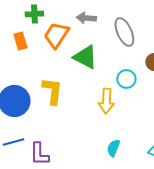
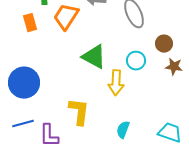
green triangle: (85, 57) -> (94, 57), moved
yellow L-shape: (52, 91) -> (79, 112), moved

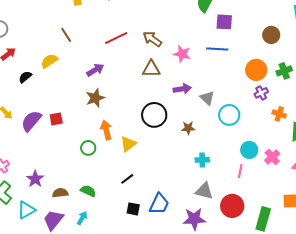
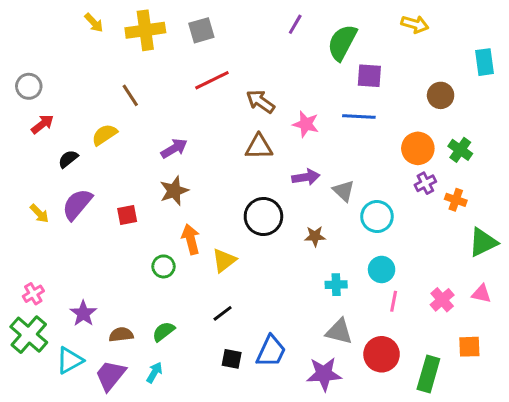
red line: (116, 38) -> (212, 80), moved
green cross: (284, 71) -> (460, 150), turned -35
orange cross: (279, 114) -> (456, 200), moved
red square: (56, 119) -> (127, 215), moved
purple semicircle: (31, 121) -> (77, 204), moved
cyan circle: (249, 150) -> (382, 269), moved
pink cross: (272, 157) -> (442, 300), moved
green semicircle: (88, 191) -> (164, 332), turned -63

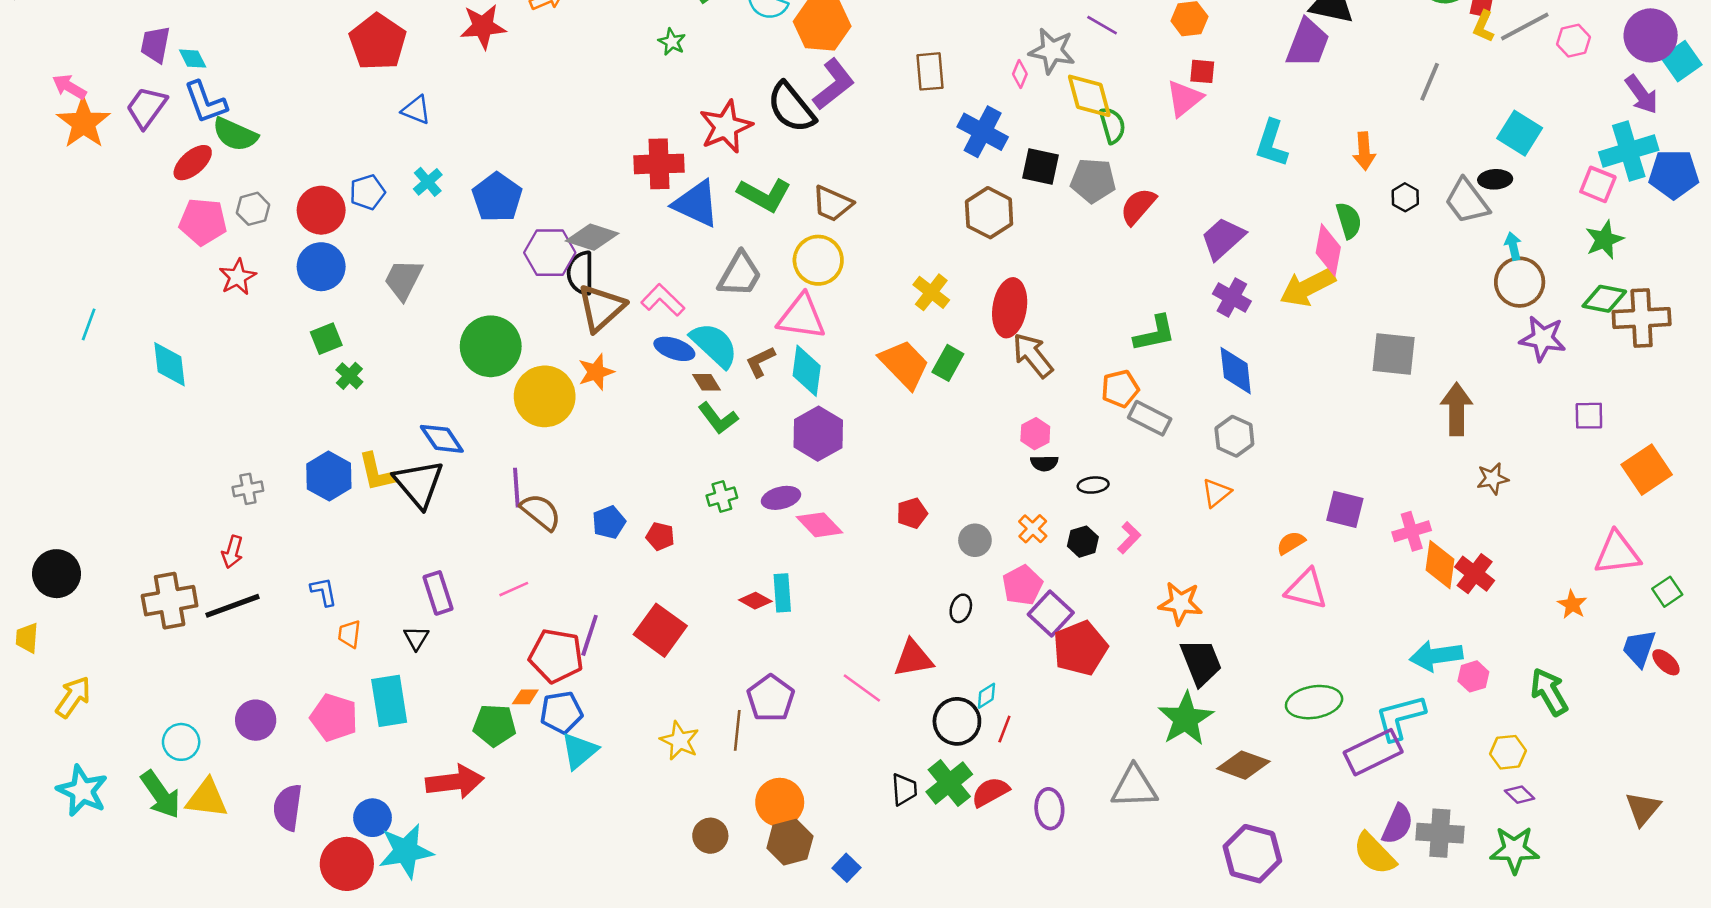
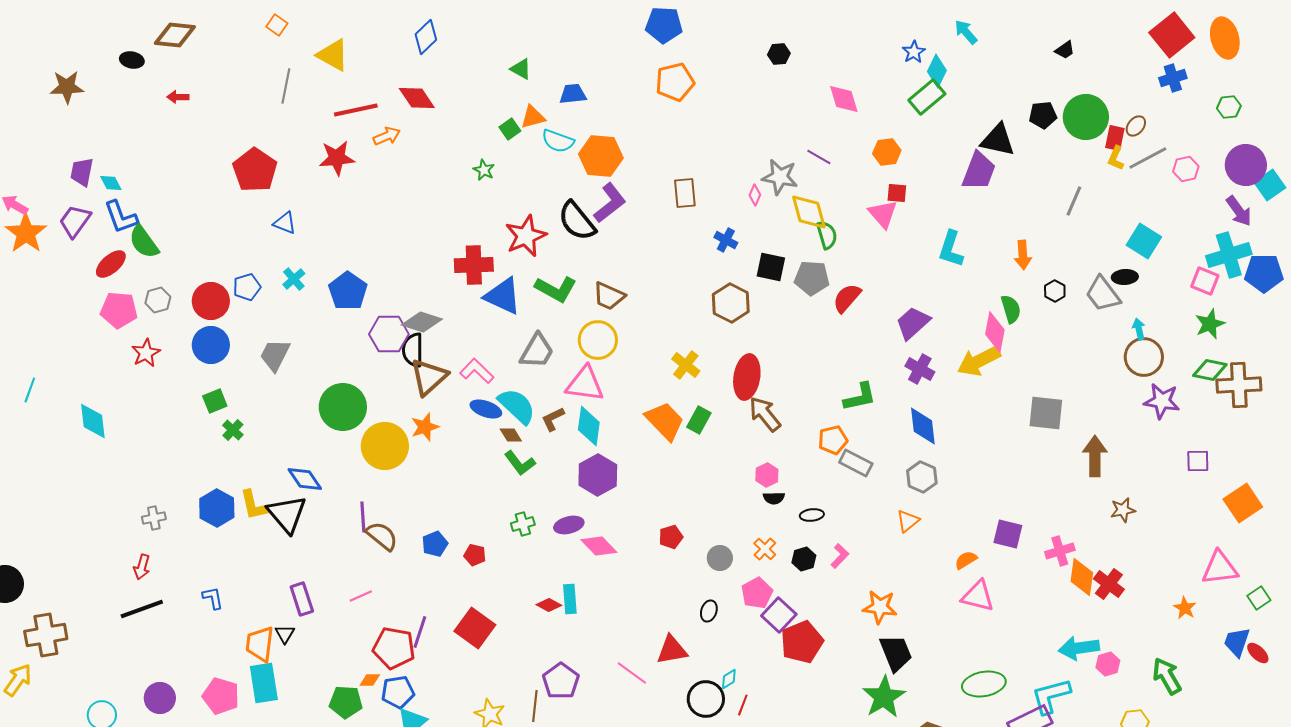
pink triangle: (1184, 98) -> (883, 214), turned -32
blue cross: (983, 132) -> (726, 240), size x0.6
green semicircle: (235, 134) -> (144, 242), turned 30
brown cross: (170, 601) -> (46, 635), moved
orange trapezoid: (349, 634) -> (260, 644), moved, size x1.6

■ ■ ■ ■ ■

Exercise details ▸ Output only the lines from the one that contains "yellow L-shape: (52, 91) -> (79, 112), moved" to the end of the entries above, both end lines included, and drop the pictures.

Exercise response ▸
yellow L-shape: (52, 91) -> (79, 112), moved

red line: (116, 38) -> (212, 80), moved
green cross: (284, 71) -> (460, 150), turned -35
orange cross: (279, 114) -> (456, 200), moved
red square: (56, 119) -> (127, 215), moved
purple semicircle: (31, 121) -> (77, 204), moved
cyan circle: (249, 150) -> (382, 269), moved
pink cross: (272, 157) -> (442, 300), moved
green semicircle: (88, 191) -> (164, 332), turned -63

pink triangle: (1184, 98) -> (883, 214), turned -32
blue cross: (983, 132) -> (726, 240), size x0.6
green semicircle: (235, 134) -> (144, 242), turned 30
brown cross: (170, 601) -> (46, 635), moved
orange trapezoid: (349, 634) -> (260, 644), moved, size x1.6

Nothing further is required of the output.